Task objective: Look below for the lines from the one with "AUDIO pin BUSY: D8 -> D3" to the one with "RGB3: SMD5050 -> KY-016", and copy exactly those lines, both ends included.

Data for review:
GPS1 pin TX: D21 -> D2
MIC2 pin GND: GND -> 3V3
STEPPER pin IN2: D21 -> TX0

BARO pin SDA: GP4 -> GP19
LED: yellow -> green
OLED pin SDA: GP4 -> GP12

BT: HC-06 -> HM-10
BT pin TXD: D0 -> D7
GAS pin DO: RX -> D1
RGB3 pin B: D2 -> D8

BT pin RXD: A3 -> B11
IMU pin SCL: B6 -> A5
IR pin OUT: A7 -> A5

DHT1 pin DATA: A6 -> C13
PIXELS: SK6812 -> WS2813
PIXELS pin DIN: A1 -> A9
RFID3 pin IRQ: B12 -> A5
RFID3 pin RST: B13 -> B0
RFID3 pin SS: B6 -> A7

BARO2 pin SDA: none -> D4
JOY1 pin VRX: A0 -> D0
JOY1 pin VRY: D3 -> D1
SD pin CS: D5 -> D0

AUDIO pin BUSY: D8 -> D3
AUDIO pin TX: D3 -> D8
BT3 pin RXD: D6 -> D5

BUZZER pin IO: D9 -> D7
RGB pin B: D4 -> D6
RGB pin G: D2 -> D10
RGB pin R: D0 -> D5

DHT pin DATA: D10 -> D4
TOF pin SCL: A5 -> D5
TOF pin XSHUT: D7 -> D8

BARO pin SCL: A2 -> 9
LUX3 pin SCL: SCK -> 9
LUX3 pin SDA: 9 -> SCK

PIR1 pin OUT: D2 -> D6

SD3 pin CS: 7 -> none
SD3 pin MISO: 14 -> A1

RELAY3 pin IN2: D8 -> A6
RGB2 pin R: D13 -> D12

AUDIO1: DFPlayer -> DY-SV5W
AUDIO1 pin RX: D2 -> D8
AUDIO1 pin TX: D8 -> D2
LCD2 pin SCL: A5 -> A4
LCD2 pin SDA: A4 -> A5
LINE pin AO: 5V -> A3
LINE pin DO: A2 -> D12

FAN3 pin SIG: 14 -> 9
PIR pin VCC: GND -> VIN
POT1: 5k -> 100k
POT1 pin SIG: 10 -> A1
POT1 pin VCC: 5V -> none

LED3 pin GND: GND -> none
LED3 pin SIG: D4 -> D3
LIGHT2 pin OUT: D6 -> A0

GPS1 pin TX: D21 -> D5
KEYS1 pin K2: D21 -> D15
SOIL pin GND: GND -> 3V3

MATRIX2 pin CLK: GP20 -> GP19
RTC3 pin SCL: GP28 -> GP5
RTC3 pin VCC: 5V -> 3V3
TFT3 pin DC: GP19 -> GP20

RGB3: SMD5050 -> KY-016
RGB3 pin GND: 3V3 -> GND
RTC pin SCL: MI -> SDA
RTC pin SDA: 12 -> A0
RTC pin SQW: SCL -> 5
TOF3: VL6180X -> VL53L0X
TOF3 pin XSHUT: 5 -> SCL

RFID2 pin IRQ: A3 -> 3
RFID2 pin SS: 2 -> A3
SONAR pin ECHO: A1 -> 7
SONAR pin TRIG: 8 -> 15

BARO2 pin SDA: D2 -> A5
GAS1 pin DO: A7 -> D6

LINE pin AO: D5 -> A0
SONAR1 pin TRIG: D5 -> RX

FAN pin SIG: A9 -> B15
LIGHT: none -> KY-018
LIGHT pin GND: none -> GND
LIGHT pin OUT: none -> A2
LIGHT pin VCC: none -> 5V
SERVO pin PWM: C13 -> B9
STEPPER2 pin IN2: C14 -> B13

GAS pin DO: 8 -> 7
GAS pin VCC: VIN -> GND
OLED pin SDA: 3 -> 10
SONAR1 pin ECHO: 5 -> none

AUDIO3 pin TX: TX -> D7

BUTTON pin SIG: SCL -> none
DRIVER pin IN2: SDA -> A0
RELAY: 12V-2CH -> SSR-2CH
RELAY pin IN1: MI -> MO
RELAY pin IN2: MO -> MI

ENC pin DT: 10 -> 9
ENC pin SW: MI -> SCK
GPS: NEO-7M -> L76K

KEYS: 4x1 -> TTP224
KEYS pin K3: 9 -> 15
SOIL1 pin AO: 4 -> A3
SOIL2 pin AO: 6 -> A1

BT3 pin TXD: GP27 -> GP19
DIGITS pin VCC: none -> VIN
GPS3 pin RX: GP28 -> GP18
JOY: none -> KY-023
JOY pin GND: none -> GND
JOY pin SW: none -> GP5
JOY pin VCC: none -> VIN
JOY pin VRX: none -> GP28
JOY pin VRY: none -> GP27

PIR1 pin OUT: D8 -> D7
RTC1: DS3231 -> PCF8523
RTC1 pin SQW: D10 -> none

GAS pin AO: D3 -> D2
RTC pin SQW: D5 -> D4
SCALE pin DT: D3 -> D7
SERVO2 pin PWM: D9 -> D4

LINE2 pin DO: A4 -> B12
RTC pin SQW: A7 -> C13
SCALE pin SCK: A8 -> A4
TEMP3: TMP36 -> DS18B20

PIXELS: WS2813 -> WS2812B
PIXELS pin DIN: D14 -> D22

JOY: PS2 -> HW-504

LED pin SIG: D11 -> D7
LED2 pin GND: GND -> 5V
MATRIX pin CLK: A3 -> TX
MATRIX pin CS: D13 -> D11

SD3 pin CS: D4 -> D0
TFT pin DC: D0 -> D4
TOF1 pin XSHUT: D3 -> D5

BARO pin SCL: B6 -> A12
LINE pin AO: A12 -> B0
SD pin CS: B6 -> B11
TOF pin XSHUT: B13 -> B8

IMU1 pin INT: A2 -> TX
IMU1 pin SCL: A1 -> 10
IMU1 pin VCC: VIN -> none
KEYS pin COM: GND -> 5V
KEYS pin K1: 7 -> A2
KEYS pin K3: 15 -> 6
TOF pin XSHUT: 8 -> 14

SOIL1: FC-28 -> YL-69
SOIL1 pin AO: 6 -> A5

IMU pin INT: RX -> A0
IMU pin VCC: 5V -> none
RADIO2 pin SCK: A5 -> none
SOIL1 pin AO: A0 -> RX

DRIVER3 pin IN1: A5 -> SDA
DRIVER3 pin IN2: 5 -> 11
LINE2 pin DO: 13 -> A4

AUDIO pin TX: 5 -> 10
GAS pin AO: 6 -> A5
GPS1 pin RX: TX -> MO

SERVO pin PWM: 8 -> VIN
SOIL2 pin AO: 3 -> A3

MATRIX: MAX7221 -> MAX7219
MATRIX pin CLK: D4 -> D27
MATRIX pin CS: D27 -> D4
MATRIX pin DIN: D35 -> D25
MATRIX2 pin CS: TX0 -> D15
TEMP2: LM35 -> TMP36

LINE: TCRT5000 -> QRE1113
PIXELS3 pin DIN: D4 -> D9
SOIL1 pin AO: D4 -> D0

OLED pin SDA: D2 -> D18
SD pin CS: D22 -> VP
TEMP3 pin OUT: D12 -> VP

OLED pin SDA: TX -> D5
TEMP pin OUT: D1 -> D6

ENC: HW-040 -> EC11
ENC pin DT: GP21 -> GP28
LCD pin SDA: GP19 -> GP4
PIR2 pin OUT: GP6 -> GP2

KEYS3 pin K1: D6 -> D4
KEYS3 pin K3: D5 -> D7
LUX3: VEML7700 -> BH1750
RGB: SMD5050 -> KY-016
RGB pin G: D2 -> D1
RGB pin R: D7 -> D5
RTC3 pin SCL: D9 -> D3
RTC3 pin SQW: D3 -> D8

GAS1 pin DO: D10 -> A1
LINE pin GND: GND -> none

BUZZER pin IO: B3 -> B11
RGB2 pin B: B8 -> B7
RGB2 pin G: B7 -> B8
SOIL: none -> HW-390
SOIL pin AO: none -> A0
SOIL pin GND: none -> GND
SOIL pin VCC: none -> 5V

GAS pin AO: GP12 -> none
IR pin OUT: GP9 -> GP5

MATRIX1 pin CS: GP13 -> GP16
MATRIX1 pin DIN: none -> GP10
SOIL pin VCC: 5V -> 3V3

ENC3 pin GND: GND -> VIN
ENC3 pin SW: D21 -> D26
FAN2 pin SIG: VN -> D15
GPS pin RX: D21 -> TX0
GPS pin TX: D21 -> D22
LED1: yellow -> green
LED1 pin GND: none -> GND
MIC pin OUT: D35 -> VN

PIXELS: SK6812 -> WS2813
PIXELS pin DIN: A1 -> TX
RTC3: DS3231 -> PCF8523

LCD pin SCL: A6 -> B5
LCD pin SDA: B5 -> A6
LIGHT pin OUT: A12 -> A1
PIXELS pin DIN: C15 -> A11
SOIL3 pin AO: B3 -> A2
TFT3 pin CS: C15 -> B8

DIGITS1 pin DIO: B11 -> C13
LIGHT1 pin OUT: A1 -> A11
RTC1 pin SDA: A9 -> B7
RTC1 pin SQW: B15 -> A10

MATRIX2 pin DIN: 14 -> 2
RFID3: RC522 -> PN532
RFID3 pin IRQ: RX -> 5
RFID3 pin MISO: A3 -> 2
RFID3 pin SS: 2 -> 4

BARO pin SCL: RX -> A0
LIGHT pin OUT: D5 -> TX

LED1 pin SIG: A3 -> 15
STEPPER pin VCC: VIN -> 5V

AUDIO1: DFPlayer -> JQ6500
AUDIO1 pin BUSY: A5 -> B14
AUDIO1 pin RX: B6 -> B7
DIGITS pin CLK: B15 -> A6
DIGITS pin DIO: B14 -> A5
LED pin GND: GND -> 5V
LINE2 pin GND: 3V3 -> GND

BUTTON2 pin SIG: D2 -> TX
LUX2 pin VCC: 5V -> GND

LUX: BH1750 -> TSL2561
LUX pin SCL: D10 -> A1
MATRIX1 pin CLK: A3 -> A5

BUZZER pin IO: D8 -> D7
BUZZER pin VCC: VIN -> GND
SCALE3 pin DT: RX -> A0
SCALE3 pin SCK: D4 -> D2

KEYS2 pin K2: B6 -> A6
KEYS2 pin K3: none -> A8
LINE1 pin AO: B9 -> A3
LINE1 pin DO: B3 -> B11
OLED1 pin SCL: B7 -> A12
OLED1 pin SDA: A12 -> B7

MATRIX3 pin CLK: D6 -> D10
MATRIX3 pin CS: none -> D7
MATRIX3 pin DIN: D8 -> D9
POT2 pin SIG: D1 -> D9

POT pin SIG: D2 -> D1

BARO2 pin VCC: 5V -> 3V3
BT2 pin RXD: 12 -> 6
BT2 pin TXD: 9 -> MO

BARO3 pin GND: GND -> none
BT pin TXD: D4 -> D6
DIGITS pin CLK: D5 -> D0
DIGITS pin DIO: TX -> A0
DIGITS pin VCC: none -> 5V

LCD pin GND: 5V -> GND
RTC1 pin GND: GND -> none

Solution to this task:
AUDIO pin BUSY: D8 -> D3
AUDIO pin TX: D3 -> D8
BT3 pin RXD: D6 -> D5

BUZZER pin IO: D9 -> D7
RGB pin B: D4 -> D6
RGB pin G: D2 -> D10
RGB pin R: D0 -> D5

DHT pin DATA: D10 -> D4
TOF pin SCL: A5 -> D5
TOF pin XSHUT: D7 -> D8

BARO pin SCL: A2 -> 9
LUX3 pin SCL: SCK -> 9
LUX3 pin SDA: 9 -> SCK

PIR1 pin OUT: D2 -> D6

SD3 pin CS: 7 -> none
SD3 pin MISO: 14 -> A1

RELAY3 pin IN2: D8 -> A6
RGB2 pin R: D13 -> D12

AUDIO1: DFPlayer -> DY-SV5W
AUDIO1 pin RX: D2 -> D8
AUDIO1 pin TX: D8 -> D2
LCD2 pin SCL: A5 -> A4
LCD2 pin SDA: A4 -> A5
LINE pin AO: 5V -> A3
LINE pin DO: A2 -> D12

FAN3 pin SIG: 14 -> 9
PIR pin VCC: GND -> VIN
POT1: 5k -> 100k
POT1 pin SIG: 10 -> A1
POT1 pin VCC: 5V -> none

LED3 pin GND: GND -> none
LED3 pin SIG: D4 -> D3
LIGHT2 pin OUT: D6 -> A0

GPS1 pin TX: D21 -> D5
KEYS1 pin K2: D21 -> D15
SOIL pin GND: GND -> 3V3

MATRIX2 pin CLK: GP20 -> GP19
RTC3 pin SCL: GP28 -> GP5
RTC3 pin VCC: 5V -> 3V3
TFT3 pin DC: GP19 -> GP20

RGB3: SMD5050 -> KY-016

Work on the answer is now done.